** Data shown follows **

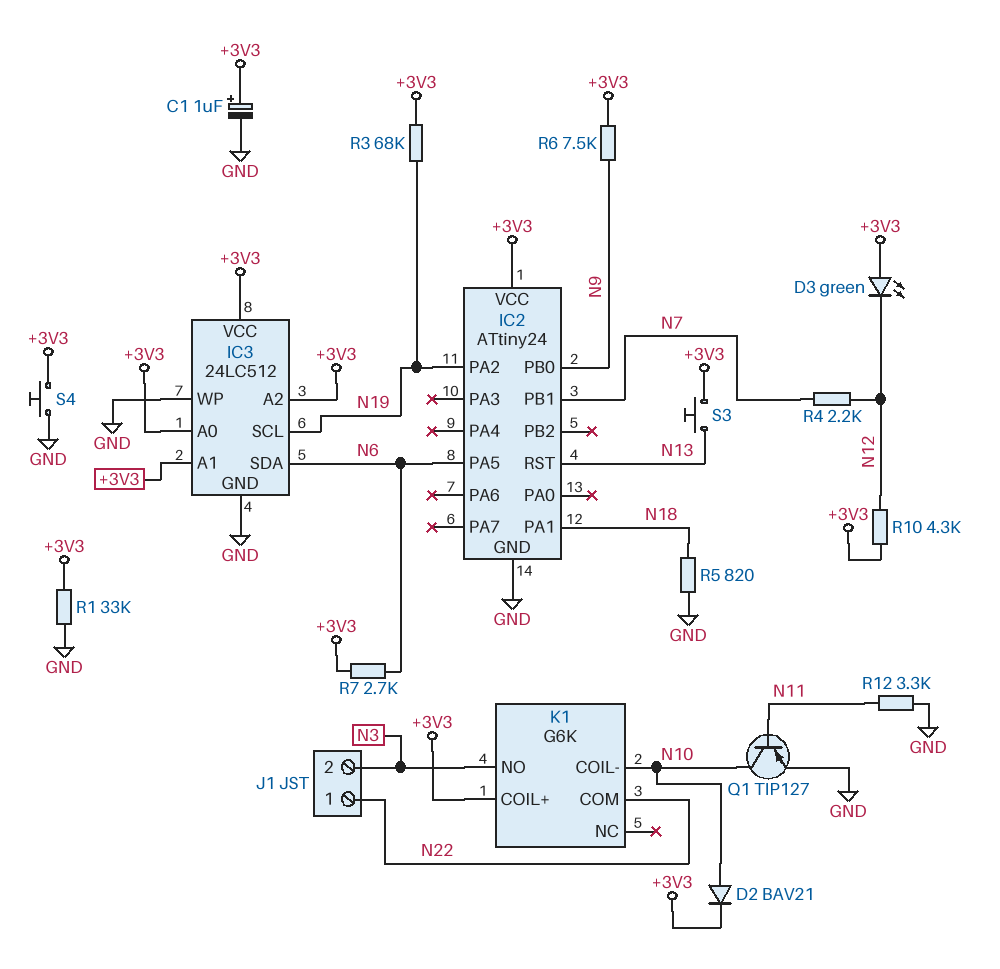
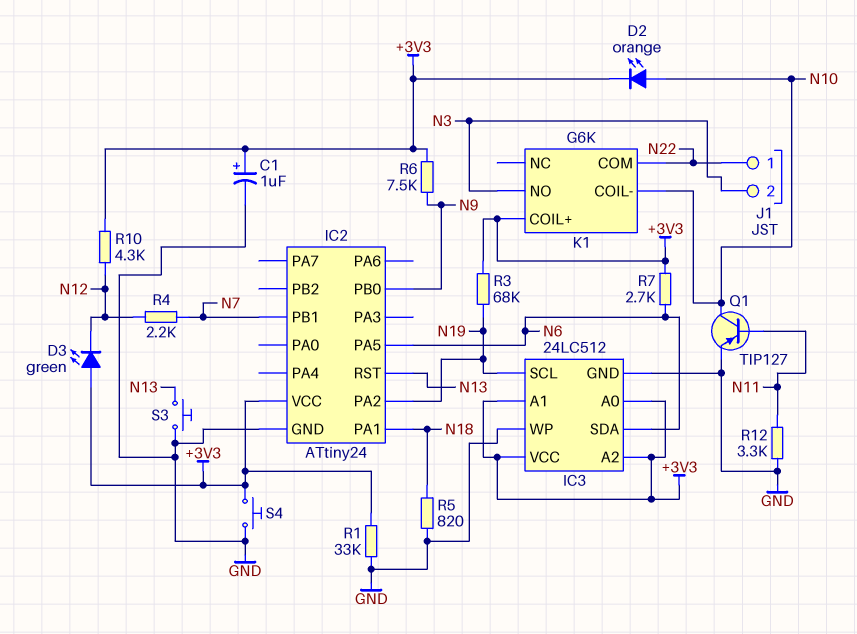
D2: diode BAV21 (A N10, K +3V3) -> LED orange (A N10, K +3V3)
S3: button (+3V3, N13) -> button (GND, N13)

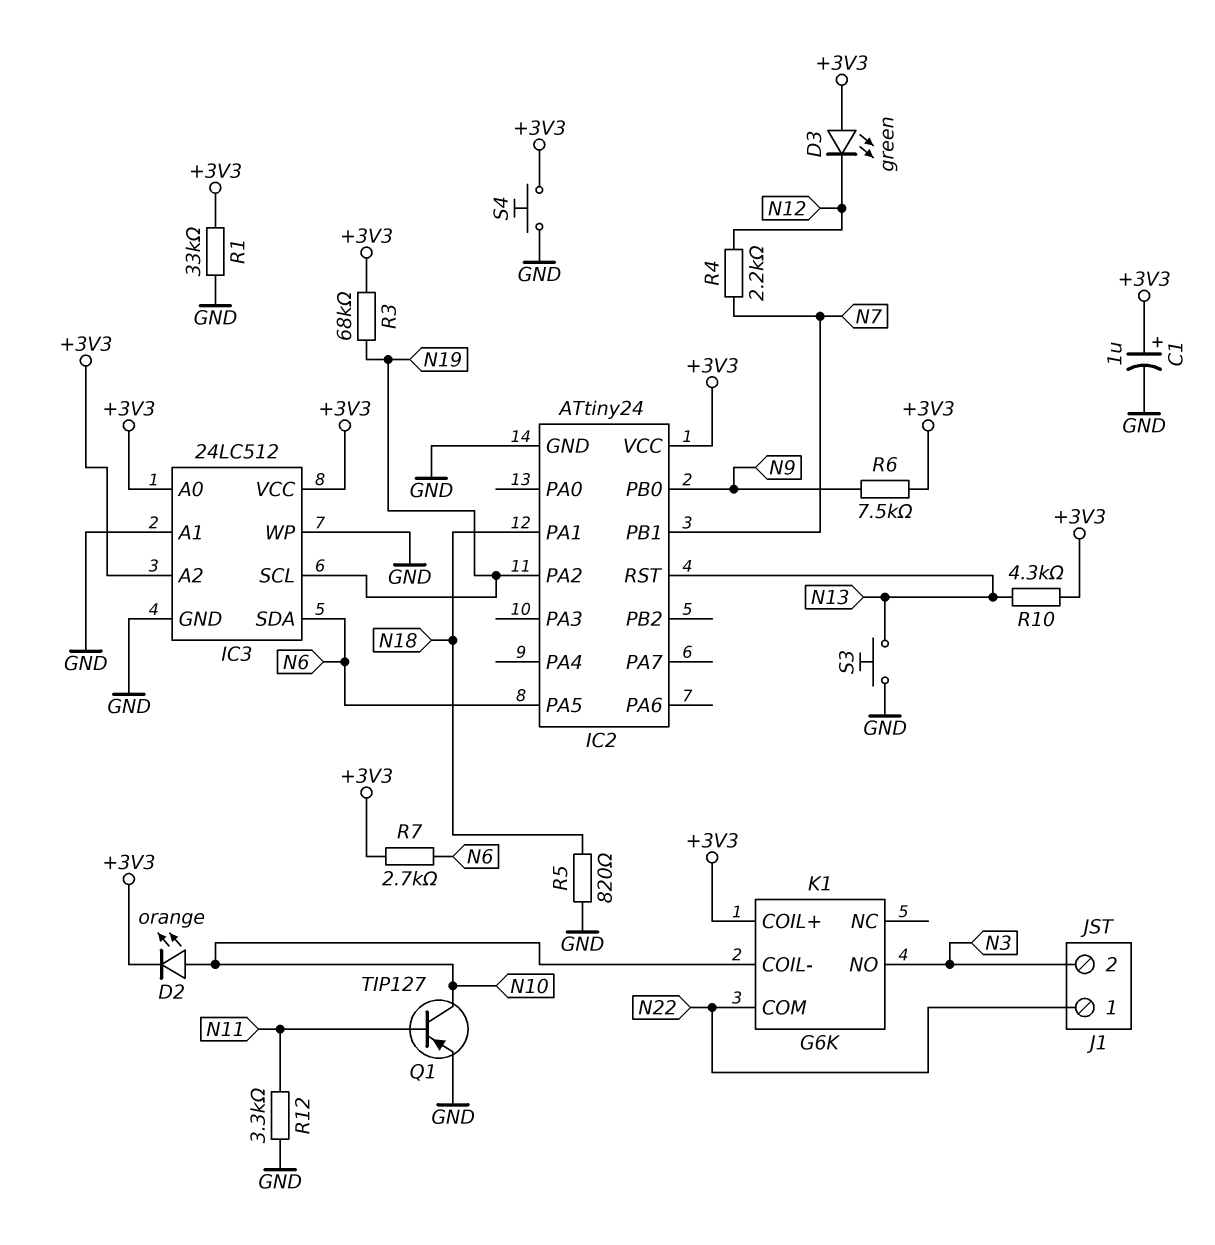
IC3 pin A1: +3V3 -> GND
R10: 4.3k (+3V3, N12) -> 4.3k (+3V3, N13)

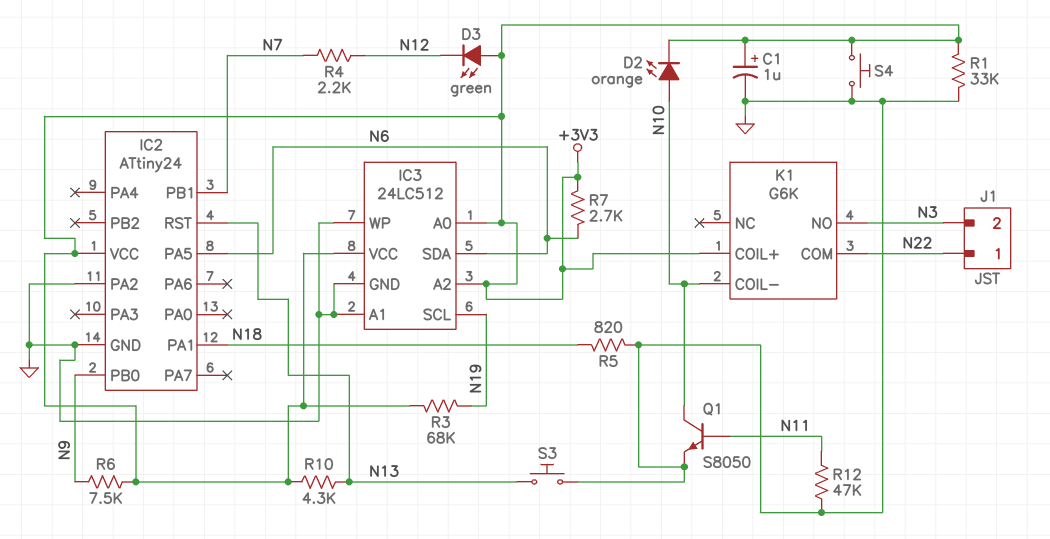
IC2 pin PA2: N19 -> GND
Q1: PNP TIP127 (B N11, C N10, E GND) -> NPN S8050 (B N11, C N10, E GND)
R12: 3.3k (GND, N11) -> 47k (GND, N11)

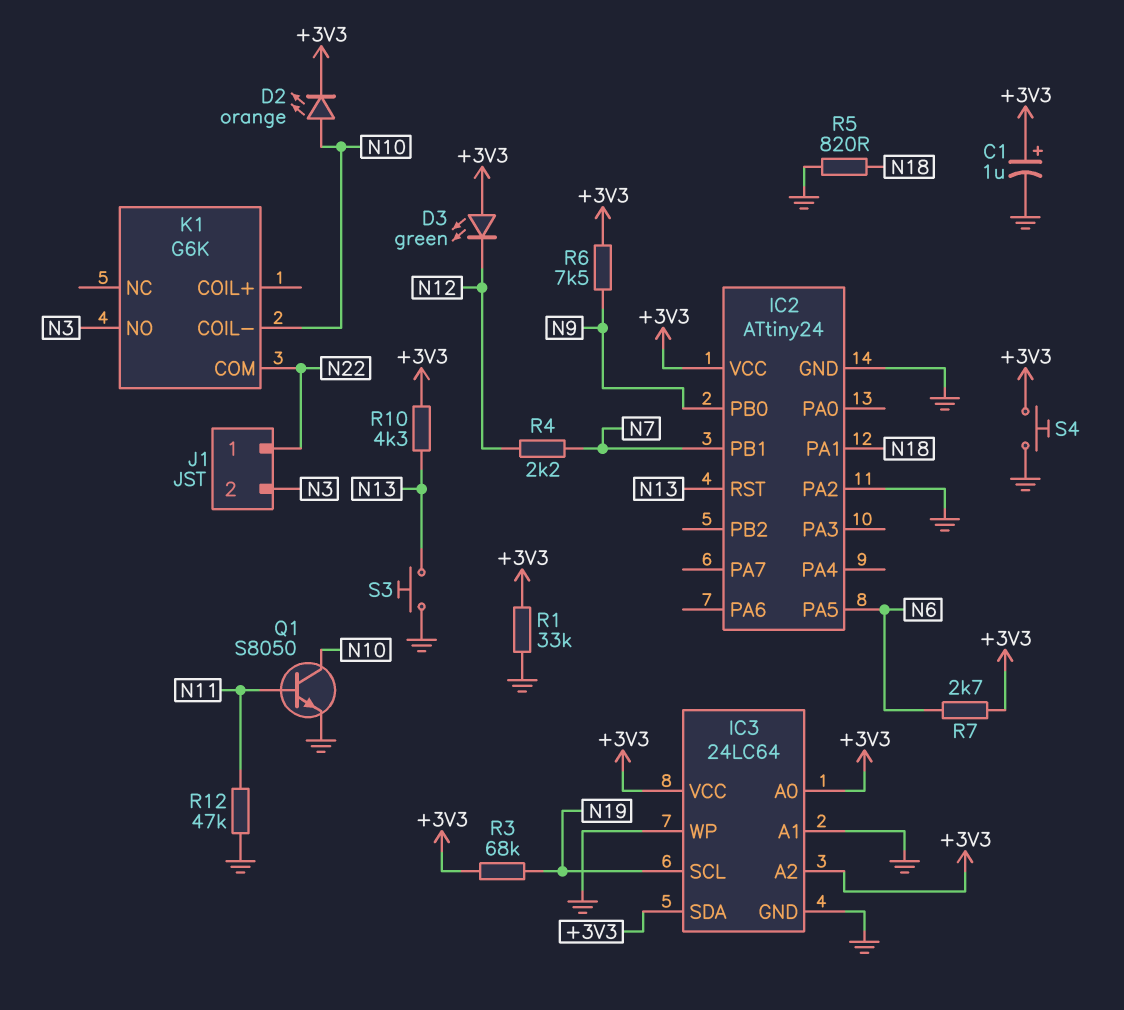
IC3: 24LC512 -> 24LC64
IC3 pin SDA: N6 -> +3V3
K1 pin COIL+: +3V3 -> none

** End of Data shown **

What you are asked to do: Return the whole listing exactly, minus its pictures.

Exercise solution:
D2: diode BAV21 (A N10, K +3V3) -> LED orange (A N10, K +3V3)
S3: button (+3V3, N13) -> button (GND, N13)

IC3 pin A1: +3V3 -> GND
R10: 4.3k (+3V3, N12) -> 4.3k (+3V3, N13)

IC2 pin PA2: N19 -> GND
Q1: PNP TIP127 (B N11, C N10, E GND) -> NPN S8050 (B N11, C N10, E GND)
R12: 3.3k (GND, N11) -> 47k (GND, N11)

IC3: 24LC512 -> 24LC64
IC3 pin SDA: N6 -> +3V3
K1 pin COIL+: +3V3 -> none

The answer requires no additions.